_TASK GOAL_:
Starting at the line that contains "BT203: 9V (plus", return every line down to the end of the records below, exactly as written.

_GIVEN RECORDS_:

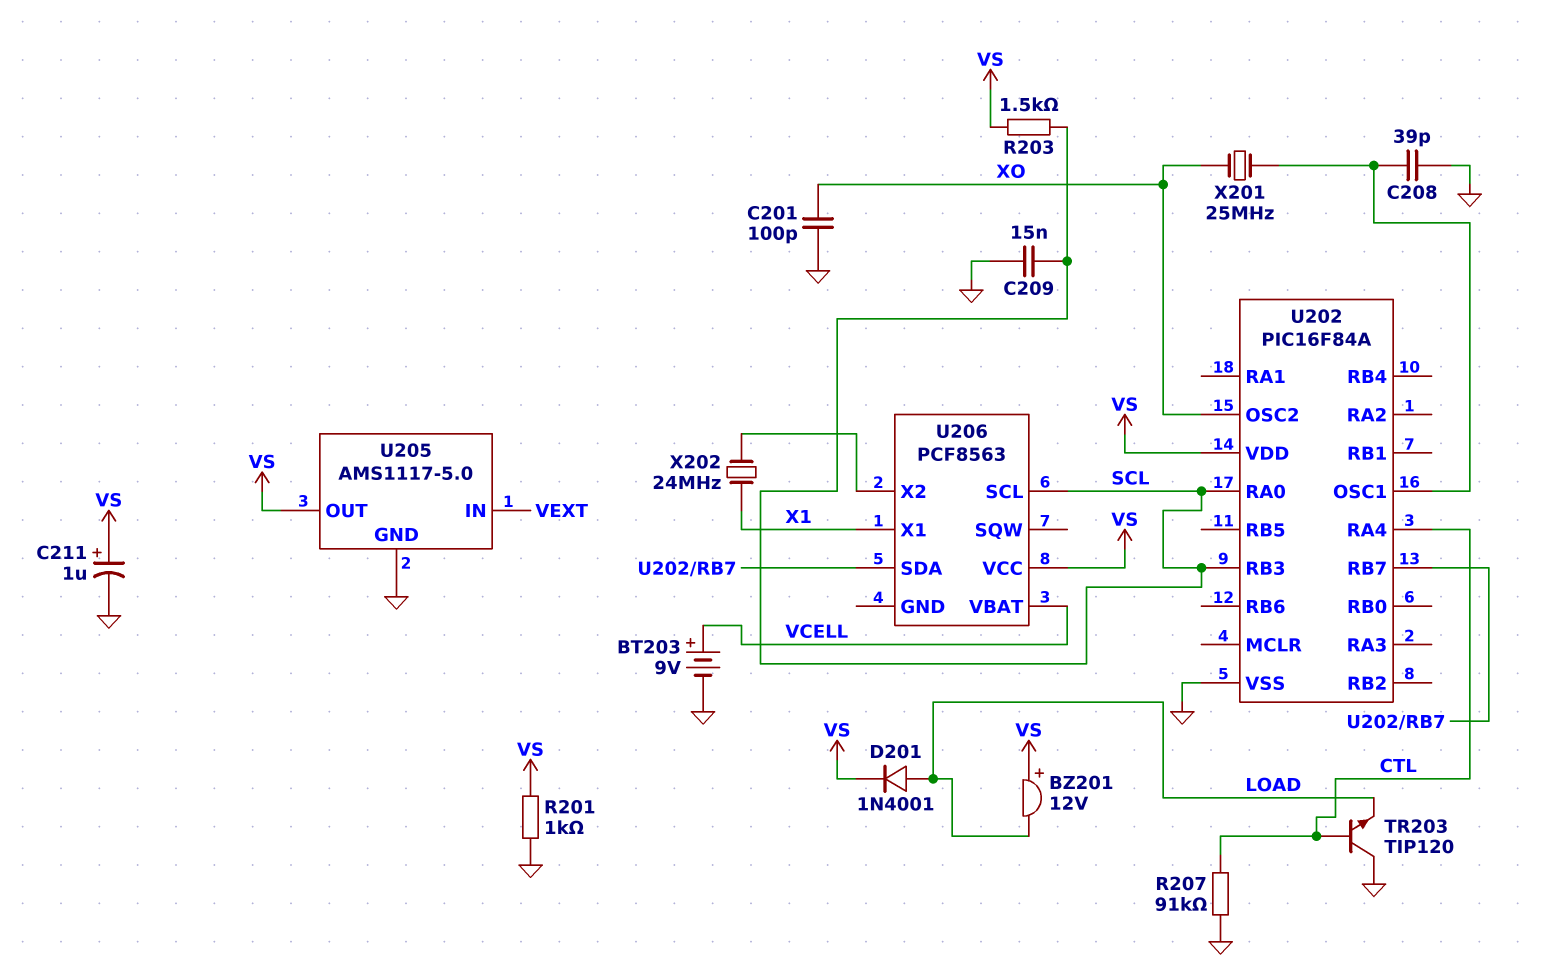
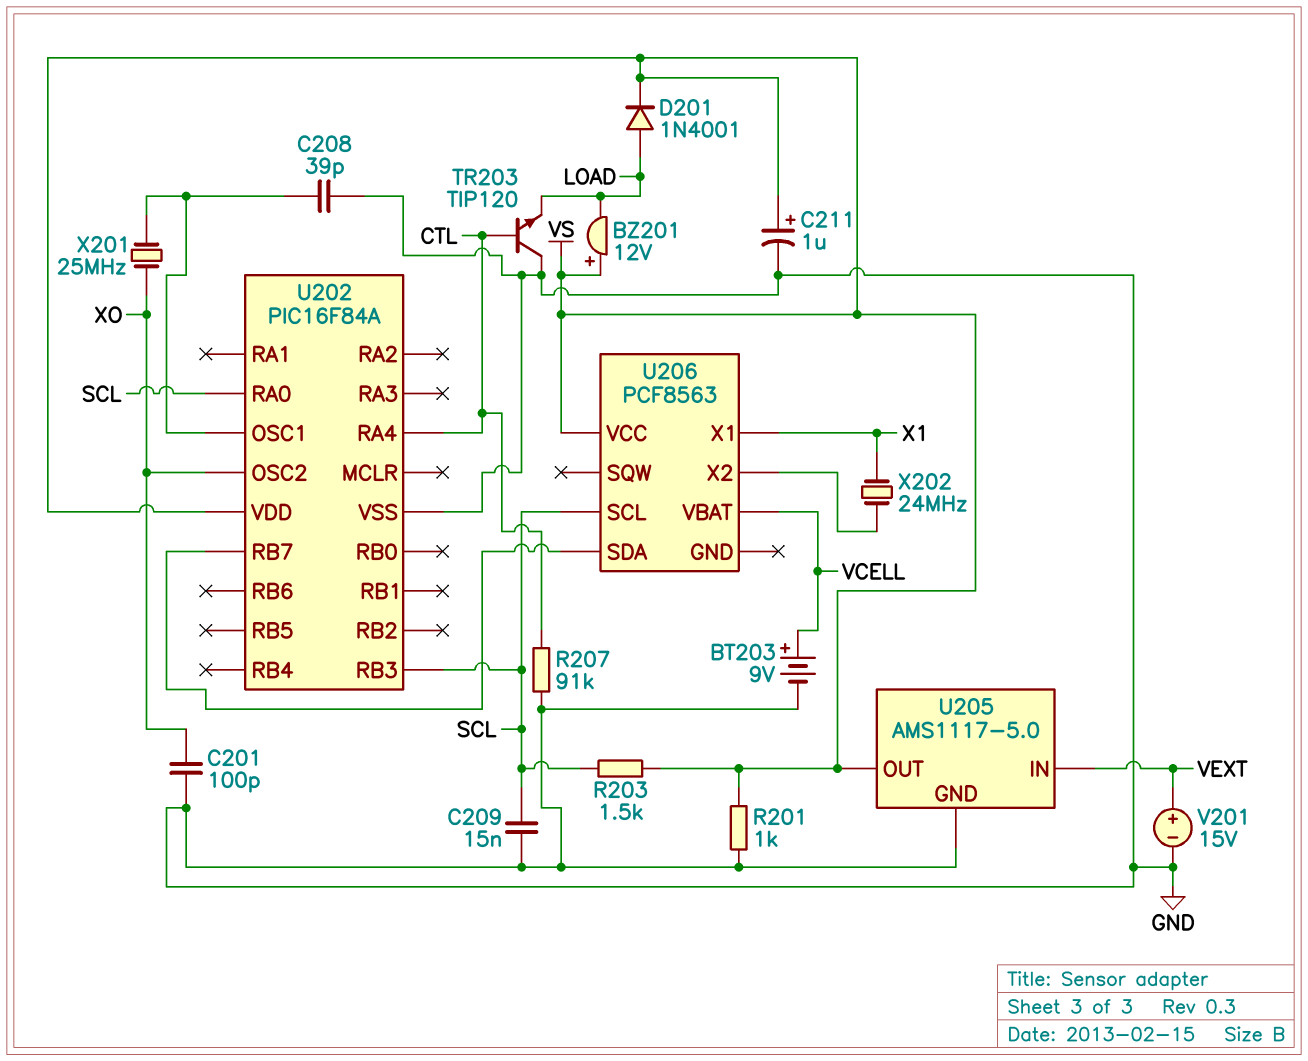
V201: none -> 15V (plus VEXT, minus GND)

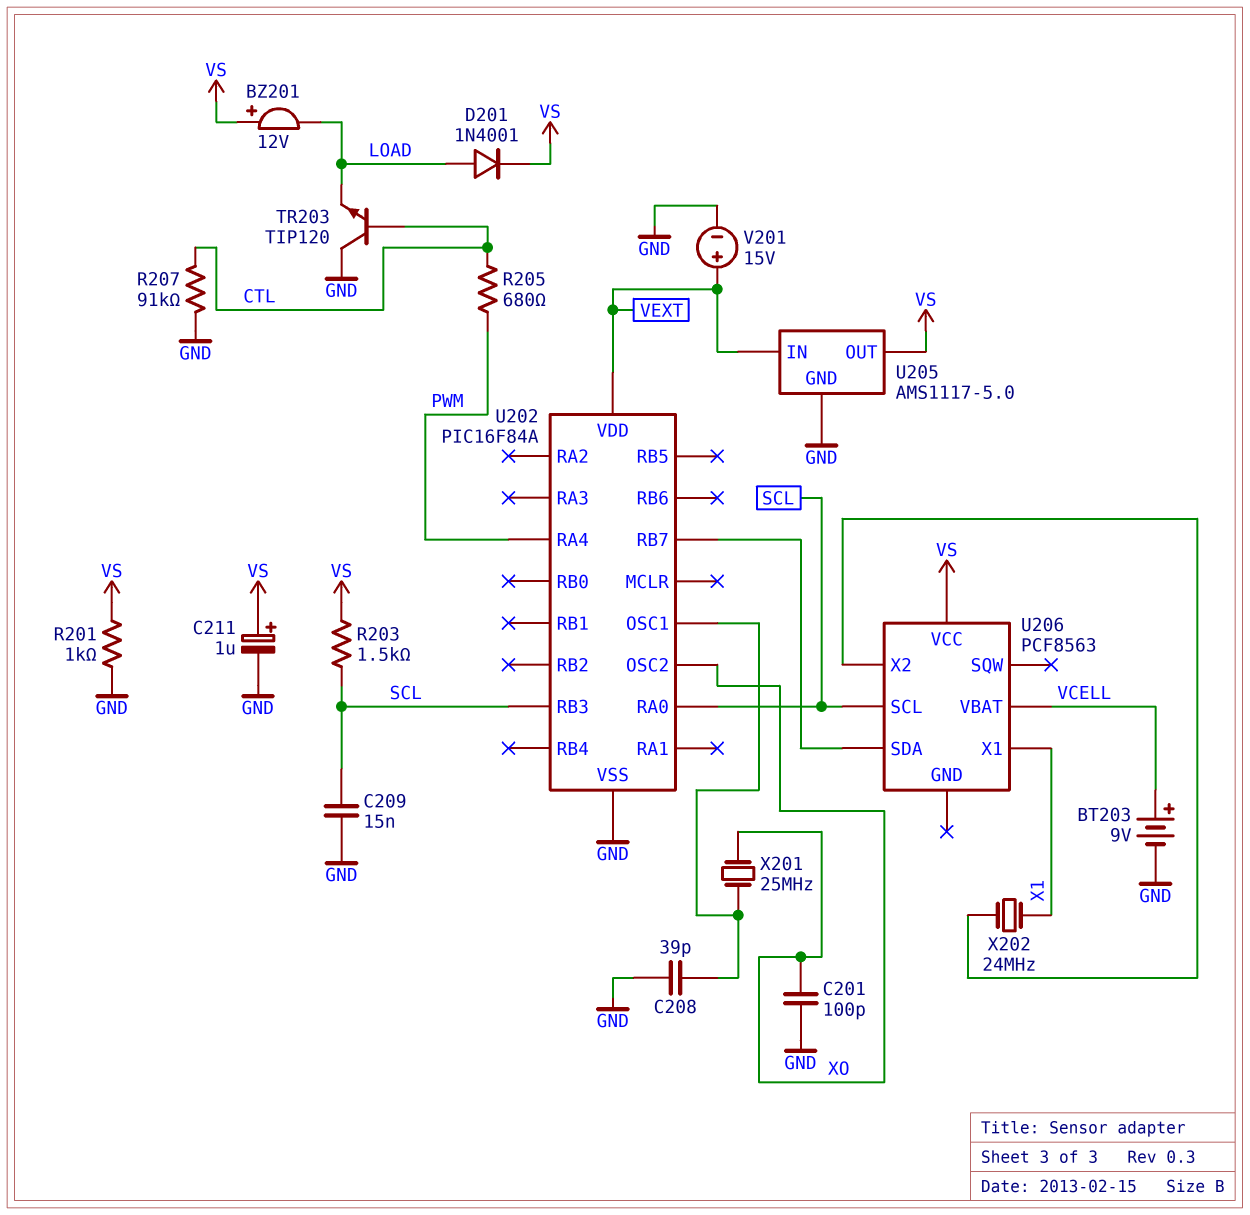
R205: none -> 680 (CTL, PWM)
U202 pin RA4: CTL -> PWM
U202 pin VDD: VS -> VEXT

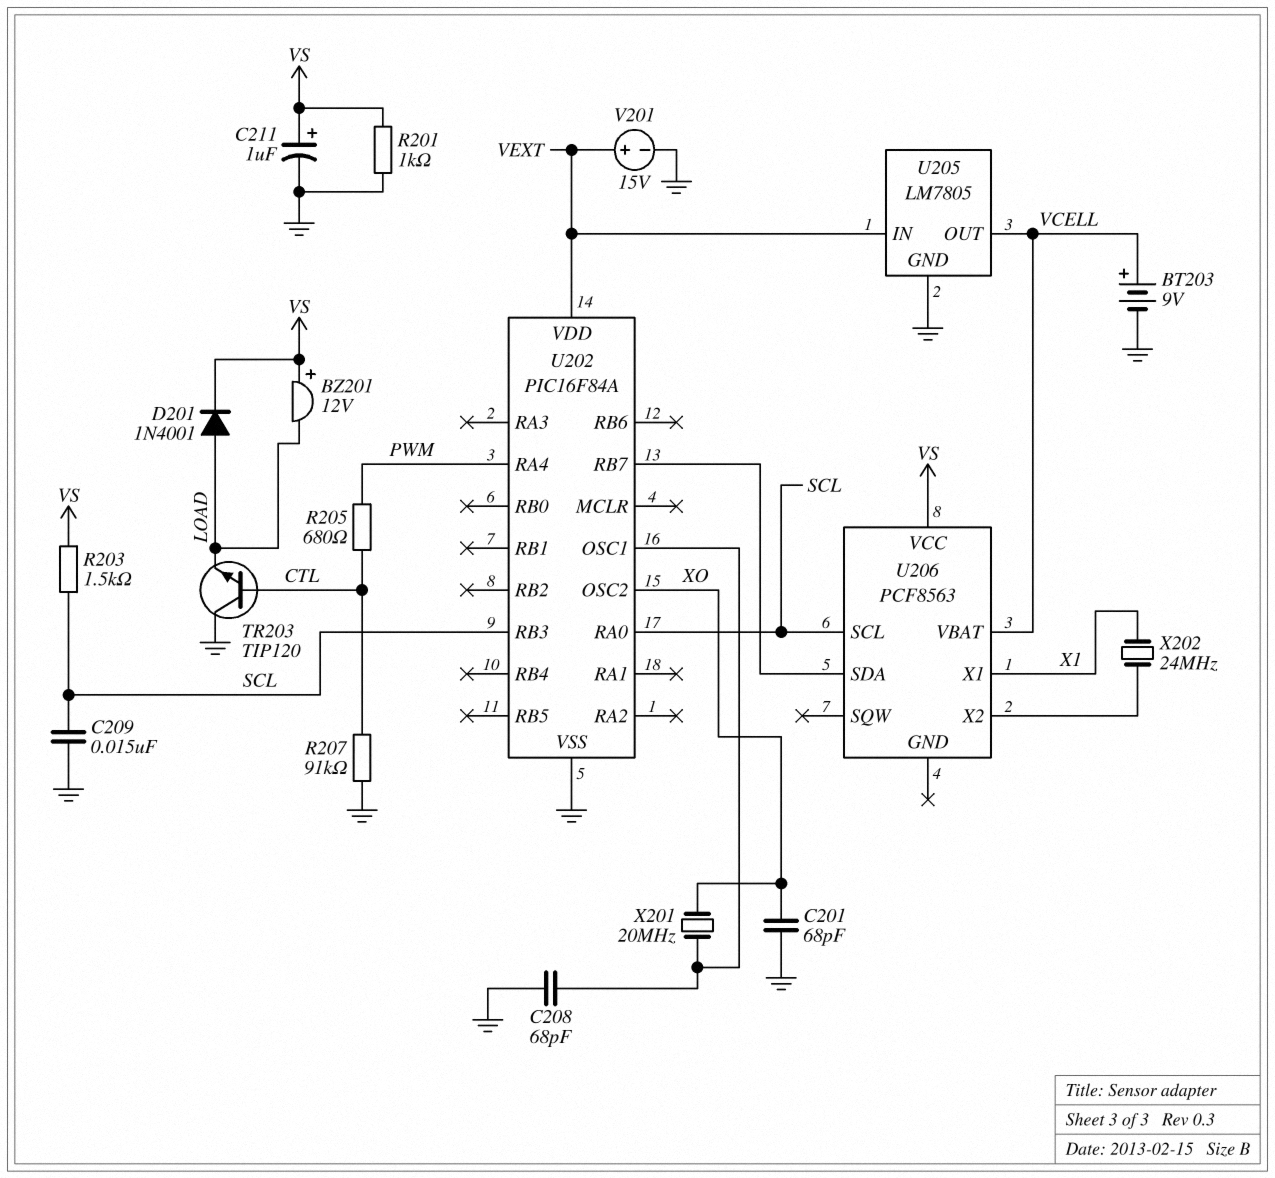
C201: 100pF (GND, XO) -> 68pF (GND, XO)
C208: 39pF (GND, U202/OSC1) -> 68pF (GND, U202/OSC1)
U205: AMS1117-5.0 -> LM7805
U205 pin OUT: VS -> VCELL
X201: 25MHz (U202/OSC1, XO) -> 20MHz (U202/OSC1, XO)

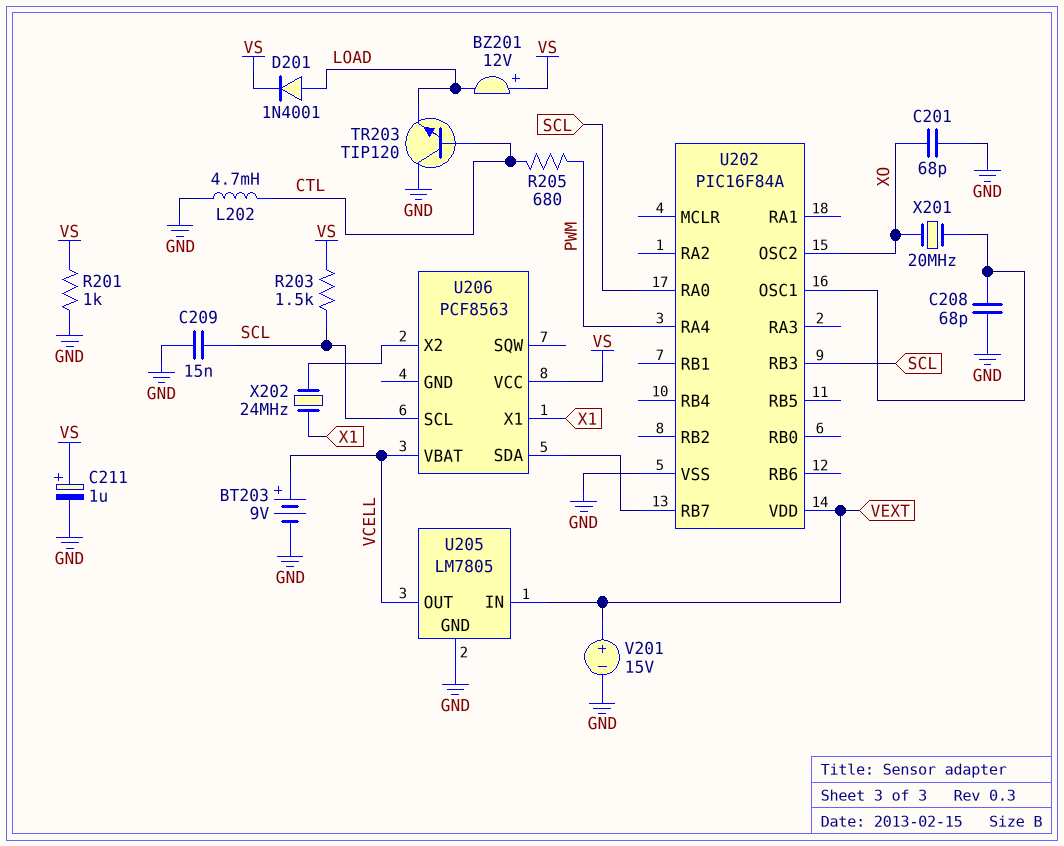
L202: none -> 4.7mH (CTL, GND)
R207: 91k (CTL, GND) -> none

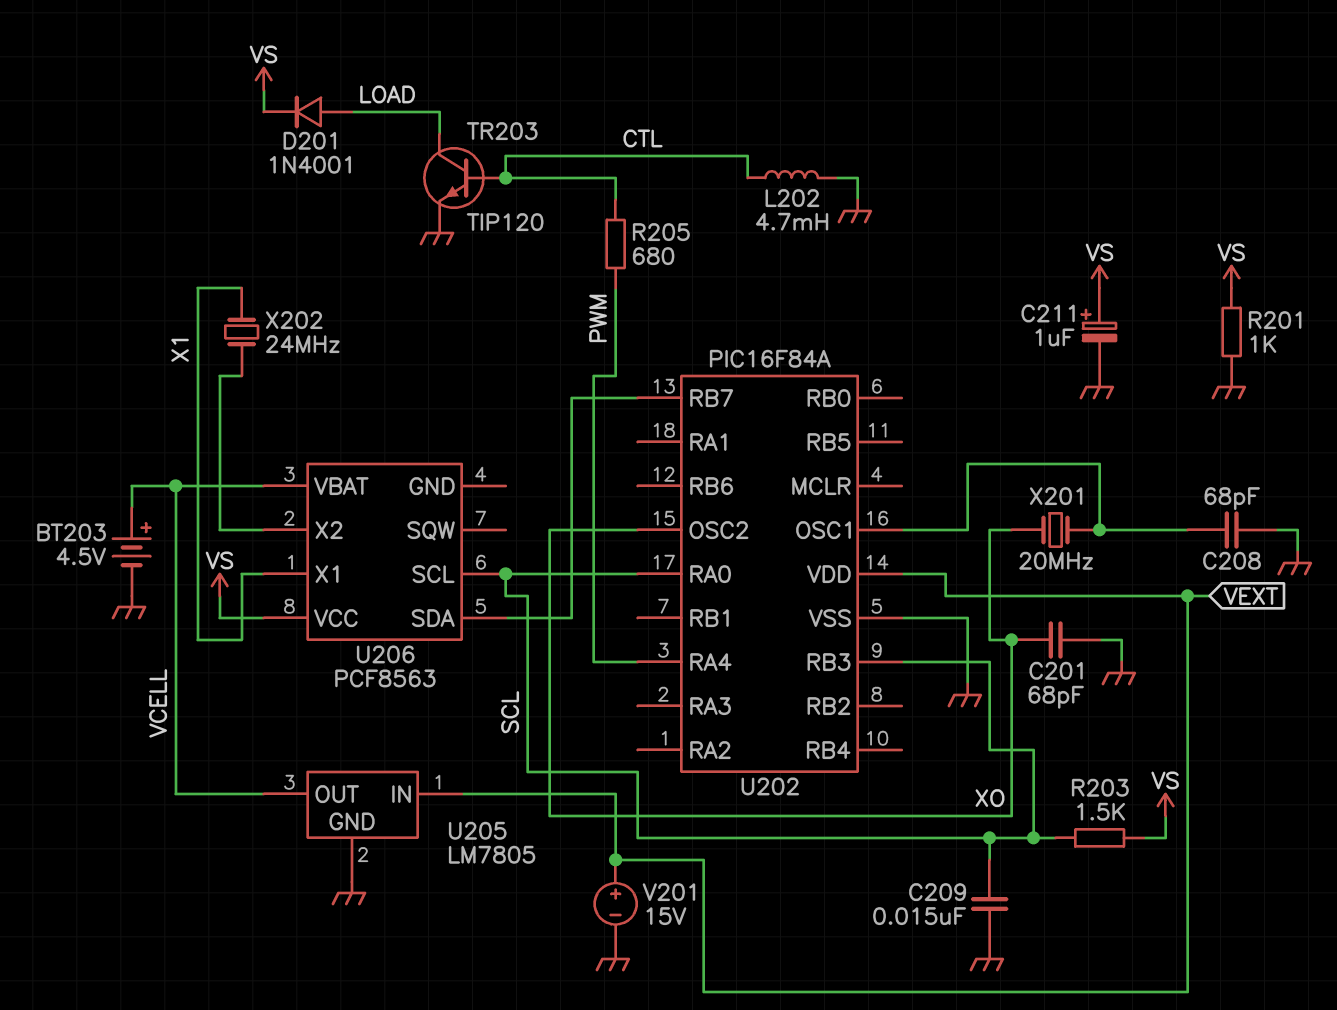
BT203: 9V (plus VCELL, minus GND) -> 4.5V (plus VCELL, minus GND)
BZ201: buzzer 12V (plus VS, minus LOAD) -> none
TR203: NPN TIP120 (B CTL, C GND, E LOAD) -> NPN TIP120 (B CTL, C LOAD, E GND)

_ANSWER_:
BT203: 9V (plus VCELL, minus GND) -> 4.5V (plus VCELL, minus GND)
BZ201: buzzer 12V (plus VS, minus LOAD) -> none
TR203: NPN TIP120 (B CTL, C GND, E LOAD) -> NPN TIP120 (B CTL, C LOAD, E GND)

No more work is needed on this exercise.